Given records
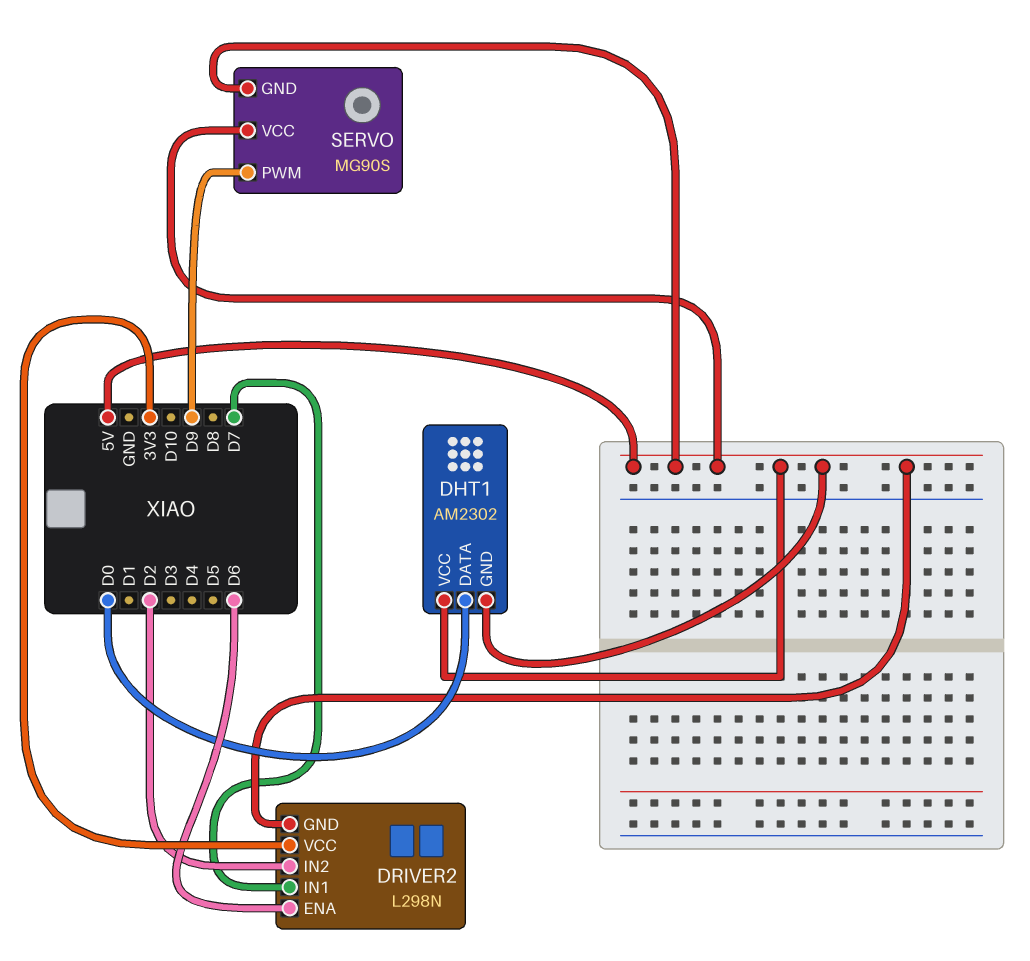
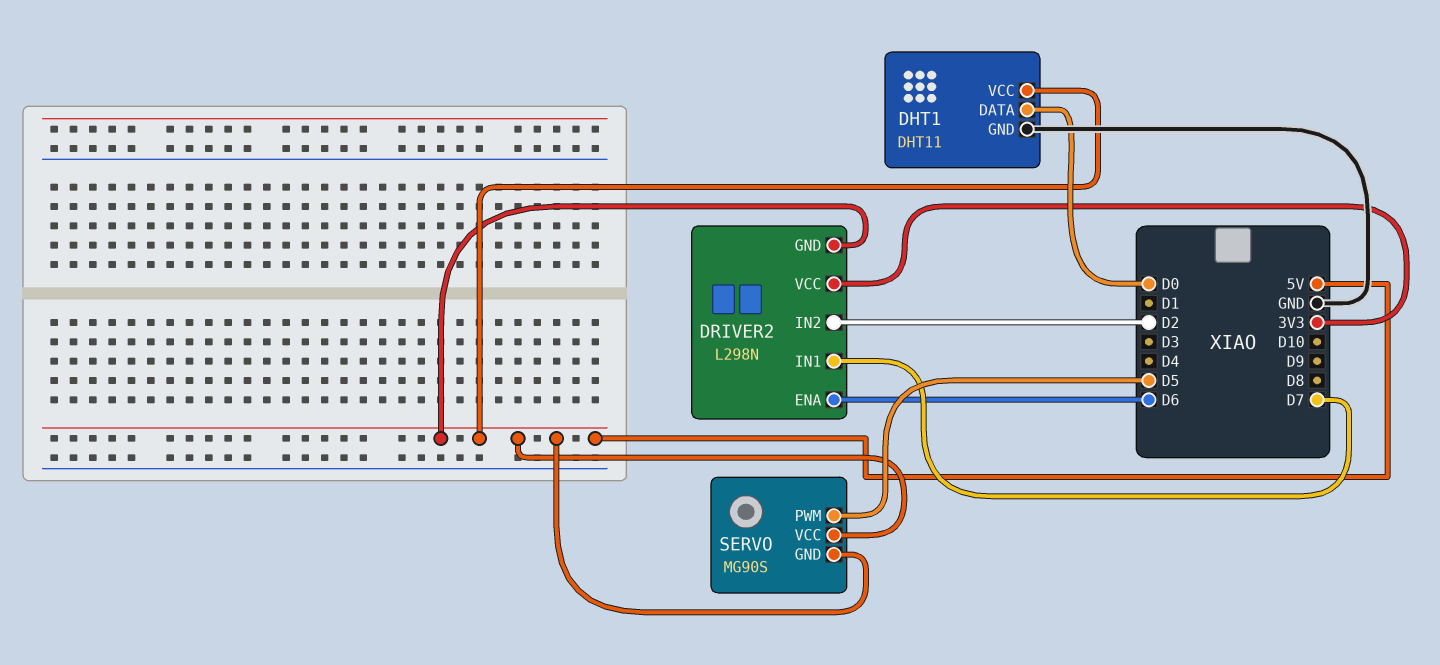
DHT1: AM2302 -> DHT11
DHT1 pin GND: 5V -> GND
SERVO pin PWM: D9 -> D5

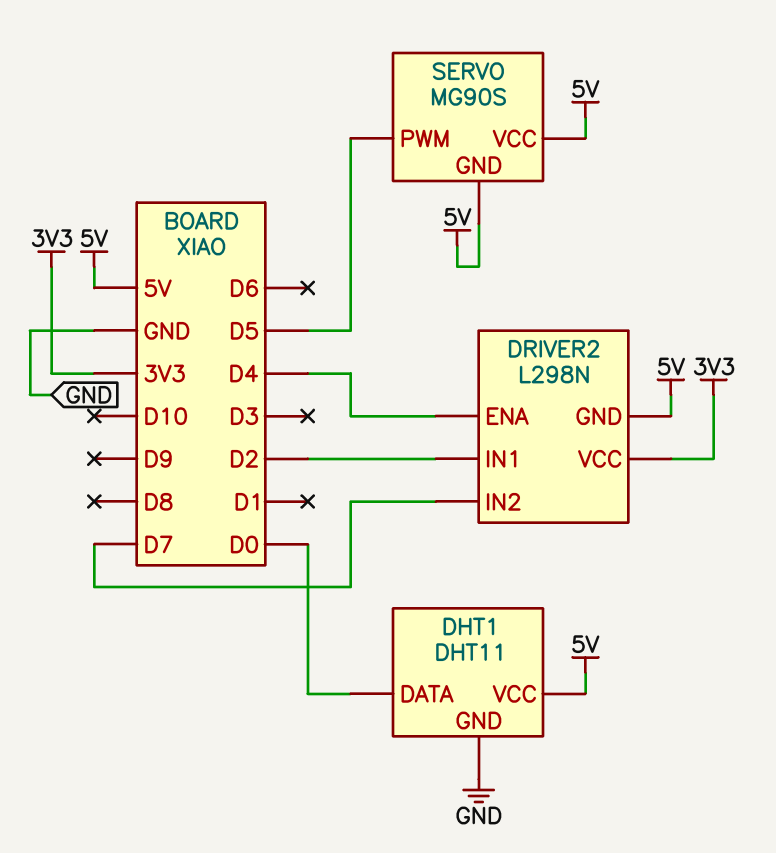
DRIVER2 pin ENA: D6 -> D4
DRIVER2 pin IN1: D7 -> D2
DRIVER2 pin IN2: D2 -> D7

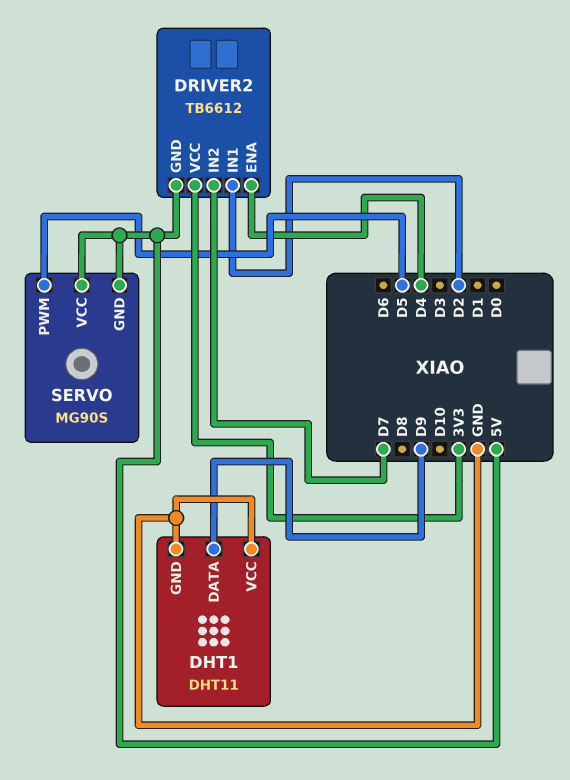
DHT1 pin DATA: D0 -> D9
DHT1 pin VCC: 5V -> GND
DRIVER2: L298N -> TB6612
--
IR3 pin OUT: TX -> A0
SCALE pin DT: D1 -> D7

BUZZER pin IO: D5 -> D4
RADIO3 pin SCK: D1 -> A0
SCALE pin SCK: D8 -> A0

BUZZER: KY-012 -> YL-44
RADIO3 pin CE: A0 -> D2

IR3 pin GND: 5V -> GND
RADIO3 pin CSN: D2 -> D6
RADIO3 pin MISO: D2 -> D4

Problem to work on
In the records above, everything from the line with "DHT1 pin GND: 5V -> GND" down to the line with "DRIVER2: L298N -> TB6612" is to be set down exactly, both ends included, with no pictures and no other lines.

Expected answer
DHT1 pin GND: 5V -> GND
SERVO pin PWM: D9 -> D5

DRIVER2 pin ENA: D6 -> D4
DRIVER2 pin IN1: D7 -> D2
DRIVER2 pin IN2: D2 -> D7

DHT1 pin DATA: D0 -> D9
DHT1 pin VCC: 5V -> GND
DRIVER2: L298N -> TB6612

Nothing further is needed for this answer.